## Data excerpts
════════════════

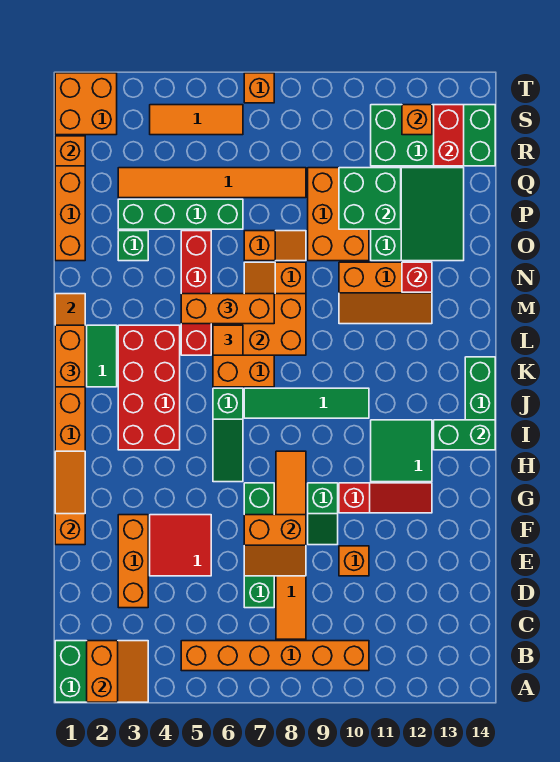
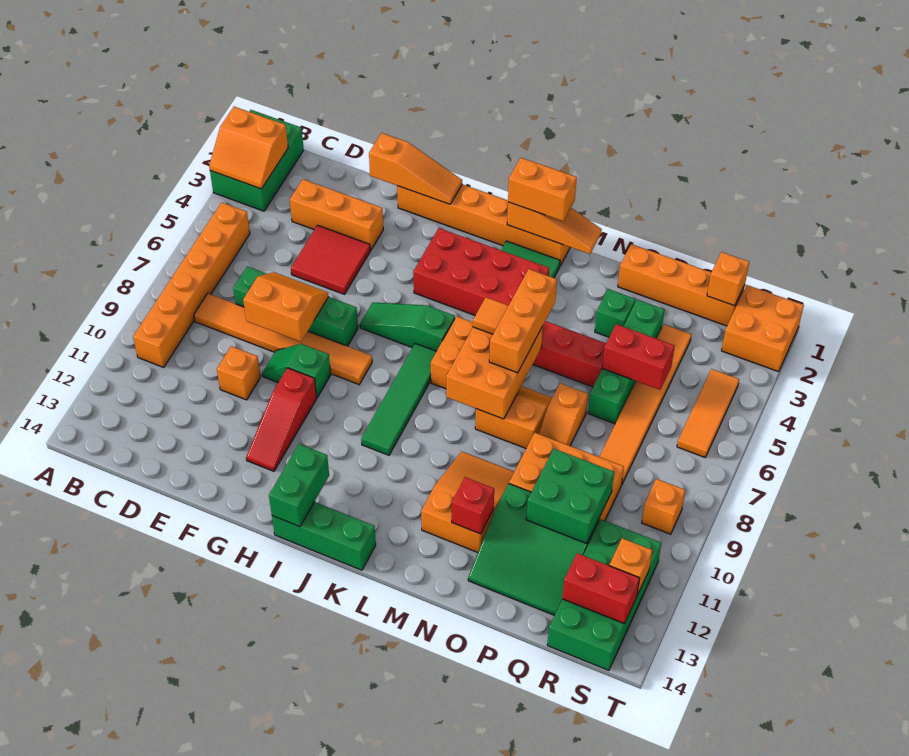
orange slope E7:F8 level 2 top F -> orange slope E7:F8 level 2 top 8
green tile H11:I12 level 1 -> none
orange slope M10:N12 level 1 top N -> orange slope M10:N12 level 1 top 12
none -> red brick P5:Q5 level 2
orange brick T7 level 1 -> orange brick S9 level 1

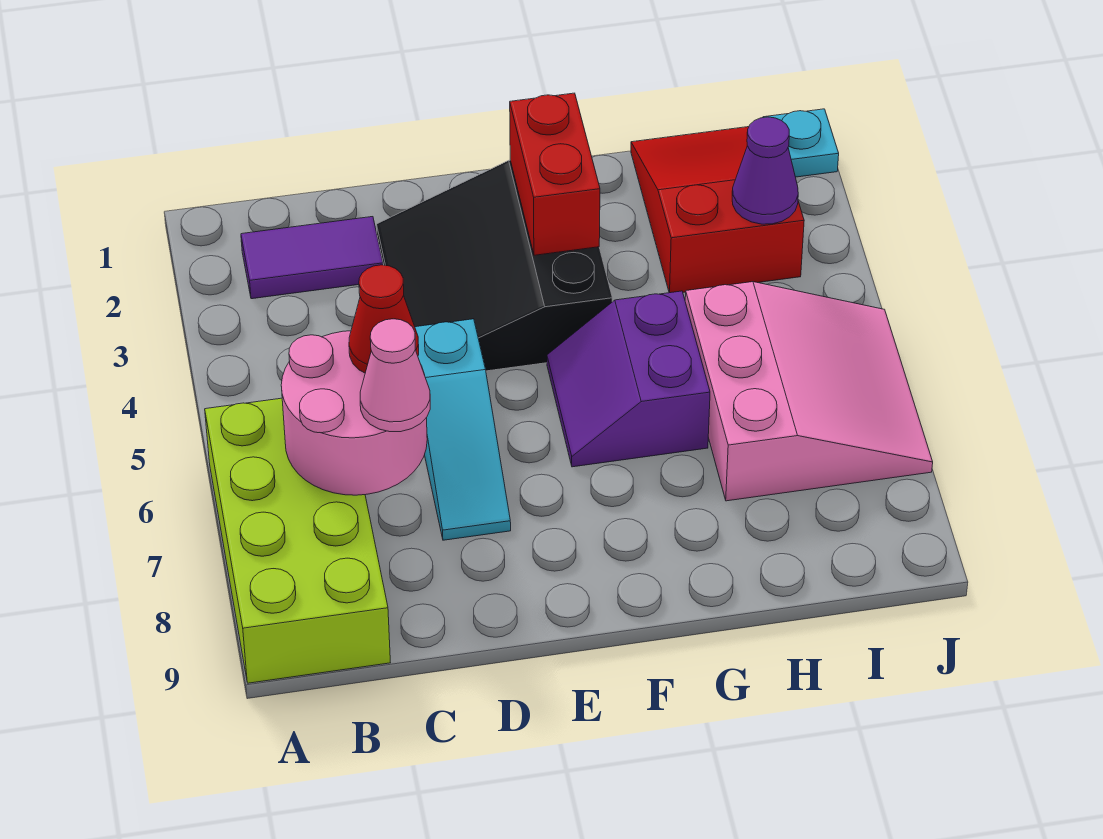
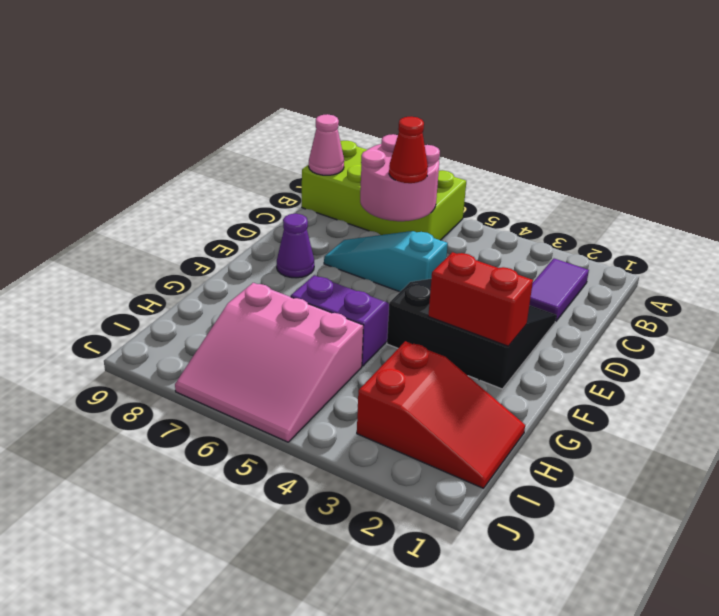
pink cone C7 level 3 -> pink cone B9 level 2
purple cone I3 level 2 -> purple cone E8 level 1
cyan plate J1 level 1 -> none

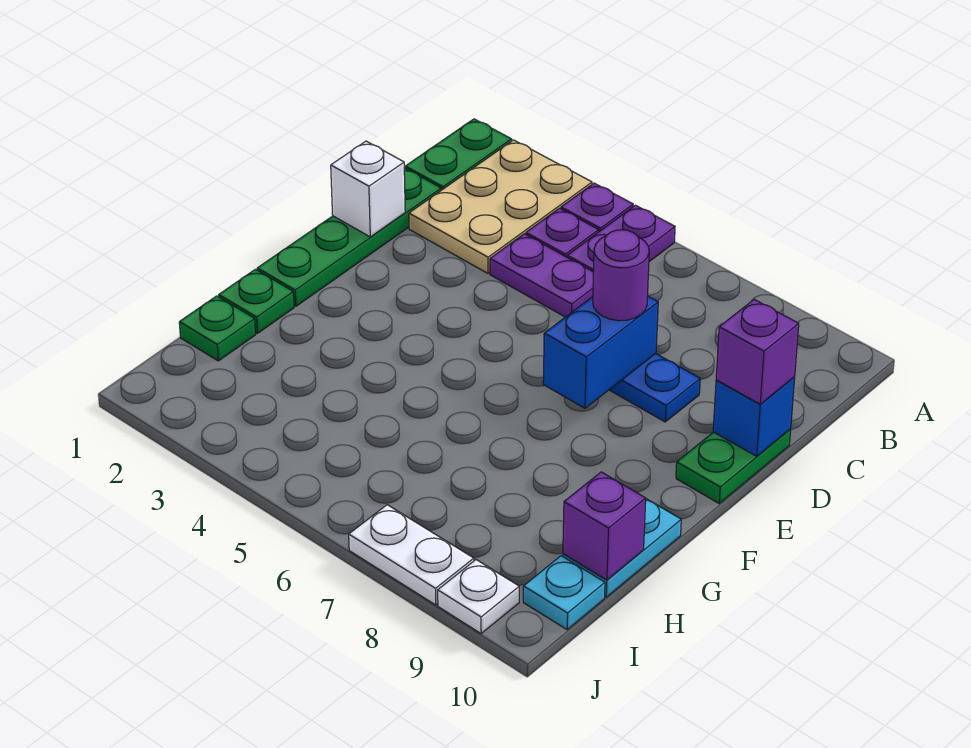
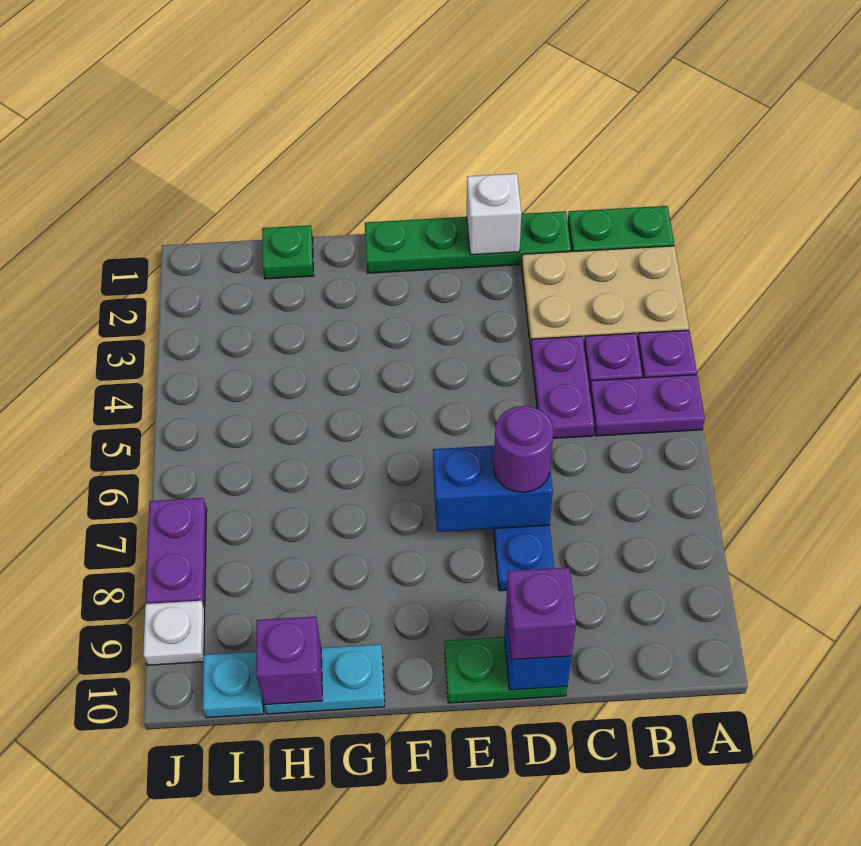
green plate G1 level 1 -> none
white plate J7:J8 level 1 -> purple plate J7:J8 level 1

════════════════

## Assignment
Will you repeat the material above, but only from the line containing "none -> red brick P5:Q5 level 2" through its last line, exactly and without the pictures?

## Exercise result
none -> red brick P5:Q5 level 2
orange brick T7 level 1 -> orange brick S9 level 1

pink cone C7 level 3 -> pink cone B9 level 2
purple cone I3 level 2 -> purple cone E8 level 1
cyan plate J1 level 1 -> none

green plate G1 level 1 -> none
white plate J7:J8 level 1 -> purple plate J7:J8 level 1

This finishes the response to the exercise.